• Given records:
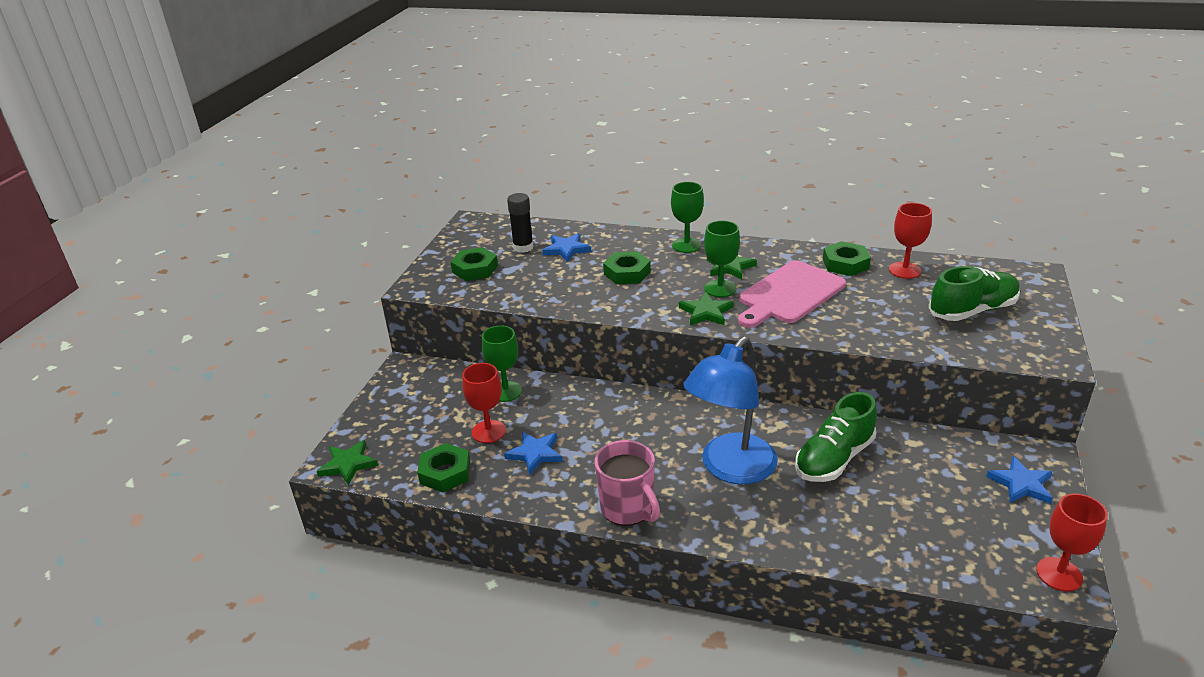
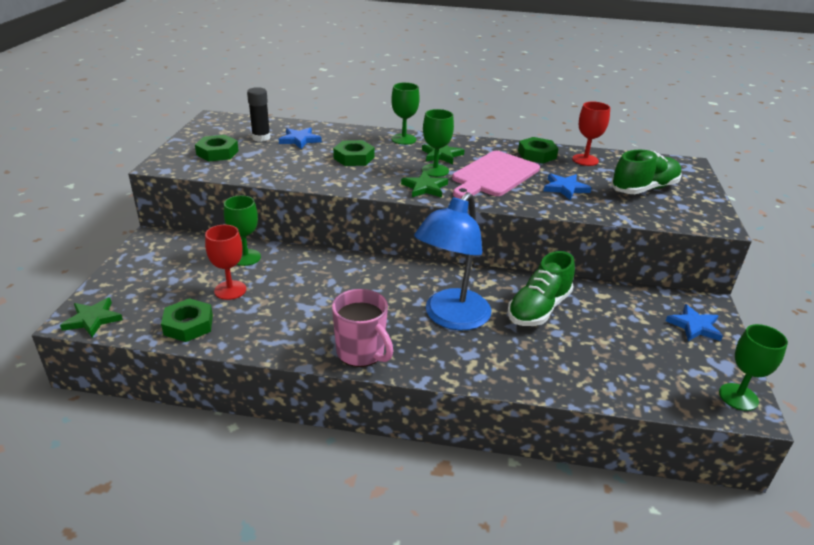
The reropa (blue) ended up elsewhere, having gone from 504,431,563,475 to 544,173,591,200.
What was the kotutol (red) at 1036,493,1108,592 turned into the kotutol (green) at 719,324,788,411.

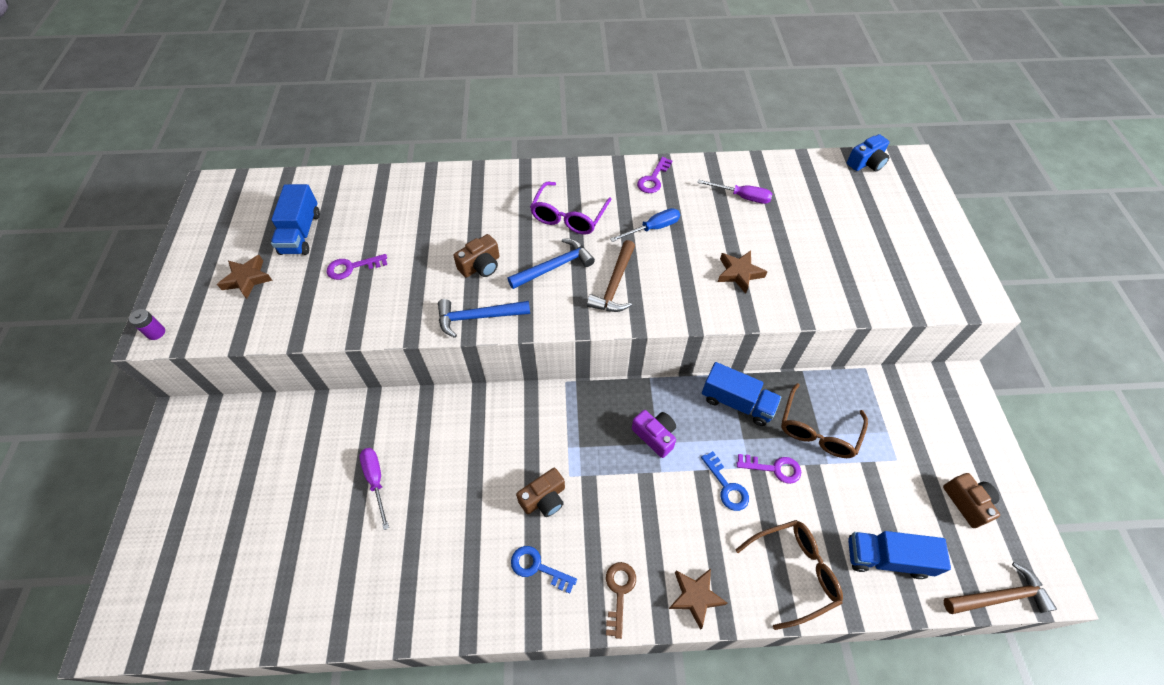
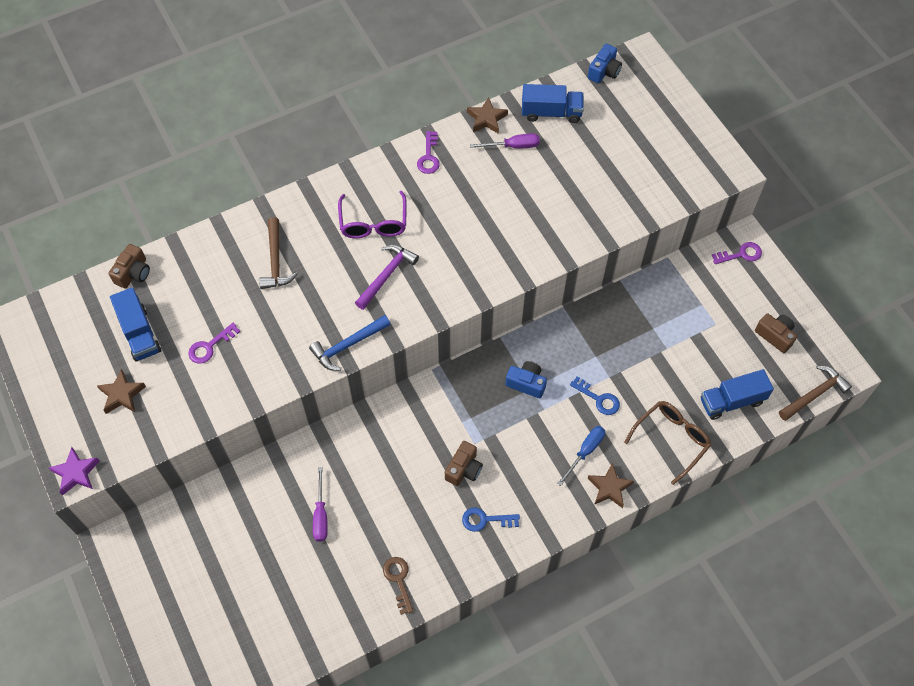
Where the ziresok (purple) stood at 129,309,165,340, the reropa (purple) came to stand at 49,447,100,496.
The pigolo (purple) at 360,448,389,530 ended up facing another way, 135 degrees counterclockwise from before.
The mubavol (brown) ended up elsewhere, having gone from 453,234,500,278 to 109,244,150,289.
What was the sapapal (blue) at 507,238,595,289 turned into the sapapal (purple) at 355,245,419,310.
The sapapal (brown) ended up elsewhere, having gone from 587,240,635,312 to 259,217,298,289.
The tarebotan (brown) ended up elsewhere, having gone from 606,562,636,639 to 383,557,413,615.
The pigolo (blue) ended up elsewhere, having gone from 610,208,680,242 to 557,426,605,486.
What was the mubavol (purple) at 632,410,676,458 turned into the mubavol (blue) at 505,361,547,398.
The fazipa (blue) ended up elsewhere, having gone from 702,362,781,426 to 522,84,584,123.
The reropa (brown) ended up elsewhere, having gone from 718,251,767,294 to 467,97,508,134.
The tarebotan (purple) ended up elsewhere, having gone from 737,454,801,484 to 712,242,762,264.
The second view lost the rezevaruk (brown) at 781,383,868,458.

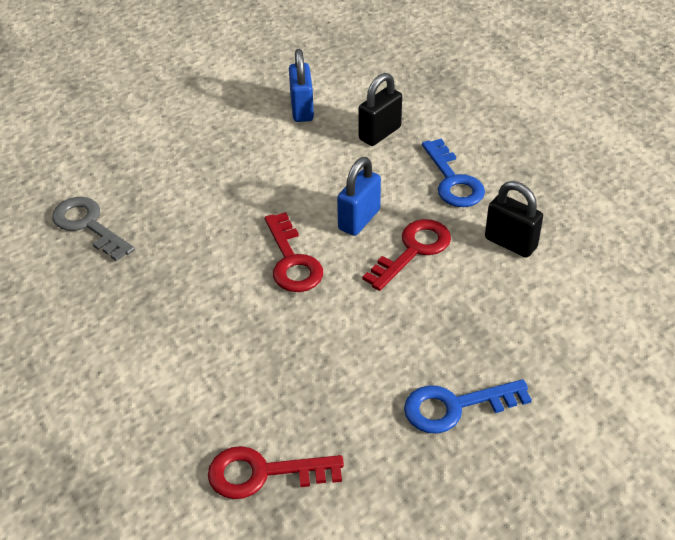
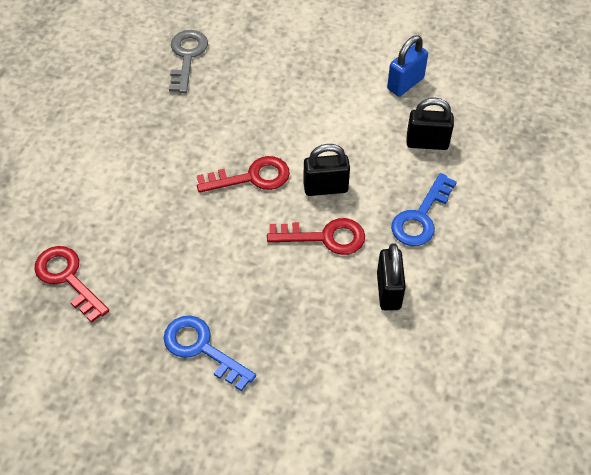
The tarebotan (red) at 265,212,323,292 ended up facing another way, 135 degrees counterclockwise from before.
What was the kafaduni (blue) at 337,157,381,236 turned into the kafaduni (black) at 303,144,350,196.

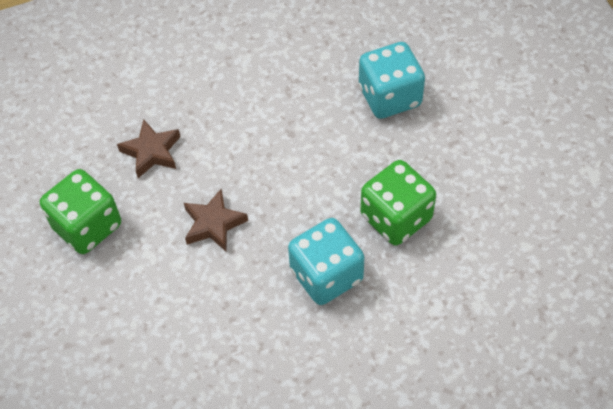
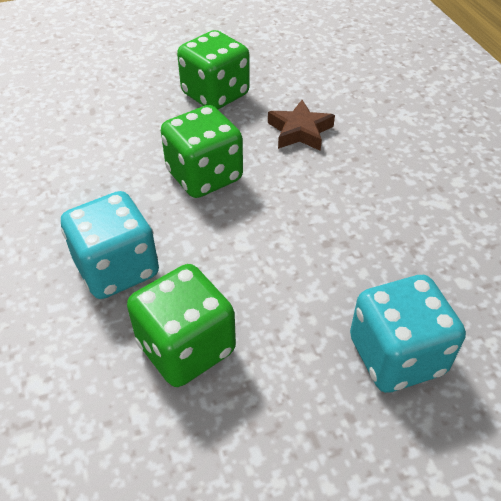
Where the reropa (brown) stood at 184,189,248,251, the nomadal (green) came to stand at 161,105,243,198.

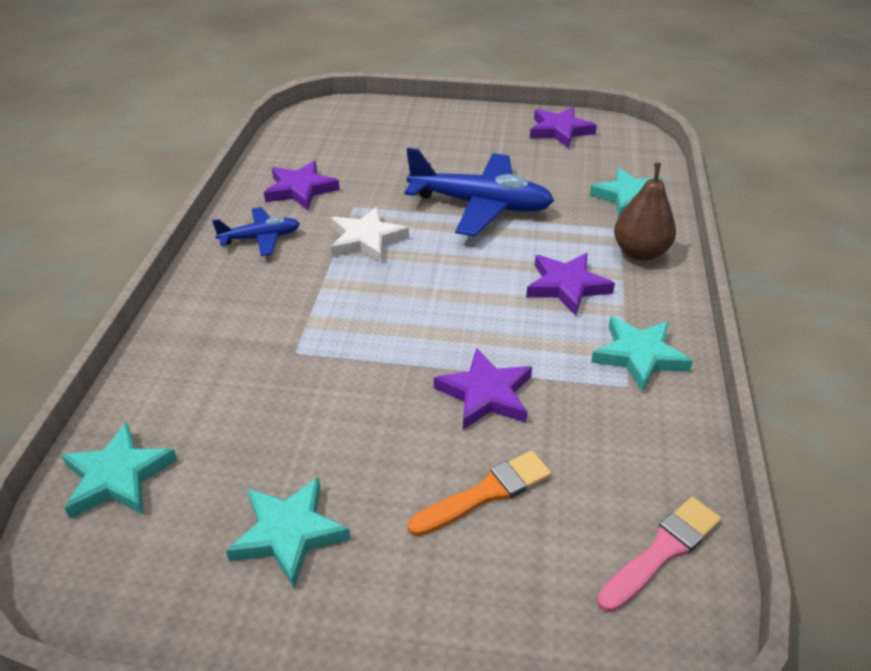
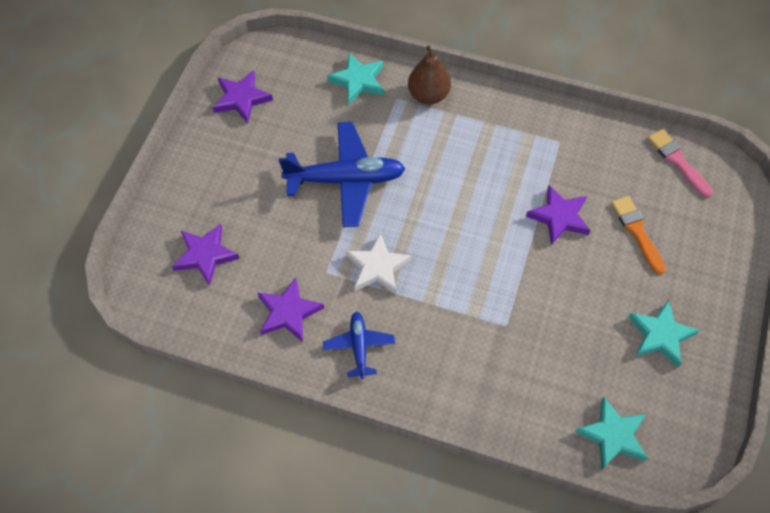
The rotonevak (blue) at 404,148,554,236 ended up facing another way, 60 degrees clockwise from before.
The reropa (purple) ended up elsewhere, having gone from 526,253,615,316 to 172,223,240,286.
The second view lost the reropa (turquoise) at 591,316,693,392.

• Problem to work on: Images are not wanted in the copy. Please print the material above exactly.

• Your solution:
The reropa (blue) ended up elsewhere, having gone from 504,431,563,475 to 544,173,591,200.
What was the kotutol (red) at 1036,493,1108,592 turned into the kotutol (green) at 719,324,788,411.

Where the ziresok (purple) stood at 129,309,165,340, the reropa (purple) came to stand at 49,447,100,496.
The pigolo (purple) at 360,448,389,530 ended up facing another way, 135 degrees counterclockwise from before.
The mubavol (brown) ended up elsewhere, having gone from 453,234,500,278 to 109,244,150,289.
What was the sapapal (blue) at 507,238,595,289 turned into the sapapal (purple) at 355,245,419,310.
The sapapal (brown) ended up elsewhere, having gone from 587,240,635,312 to 259,217,298,289.
The tarebotan (brown) ended up elsewhere, having gone from 606,562,636,639 to 383,557,413,615.
The pigolo (blue) ended up elsewhere, having gone from 610,208,680,242 to 557,426,605,486.
What was the mubavol (purple) at 632,410,676,458 turned into the mubavol (blue) at 505,361,547,398.
The fazipa (blue) ended up elsewhere, having gone from 702,362,781,426 to 522,84,584,123.
The reropa (brown) ended up elsewhere, having gone from 718,251,767,294 to 467,97,508,134.
The tarebotan (purple) ended up elsewhere, having gone from 737,454,801,484 to 712,242,762,264.
The second view lost the rezevaruk (brown) at 781,383,868,458.

The tarebotan (red) at 265,212,323,292 ended up facing another way, 135 degrees counterclockwise from before.
What was the kafaduni (blue) at 337,157,381,236 turned into the kafaduni (black) at 303,144,350,196.

Where the reropa (brown) stood at 184,189,248,251, the nomadal (green) came to stand at 161,105,243,198.

The rotonevak (blue) at 404,148,554,236 ended up facing another way, 60 degrees clockwise from before.
The reropa (purple) ended up elsewhere, having gone from 526,253,615,316 to 172,223,240,286.
The second view lost the reropa (turquoise) at 591,316,693,392.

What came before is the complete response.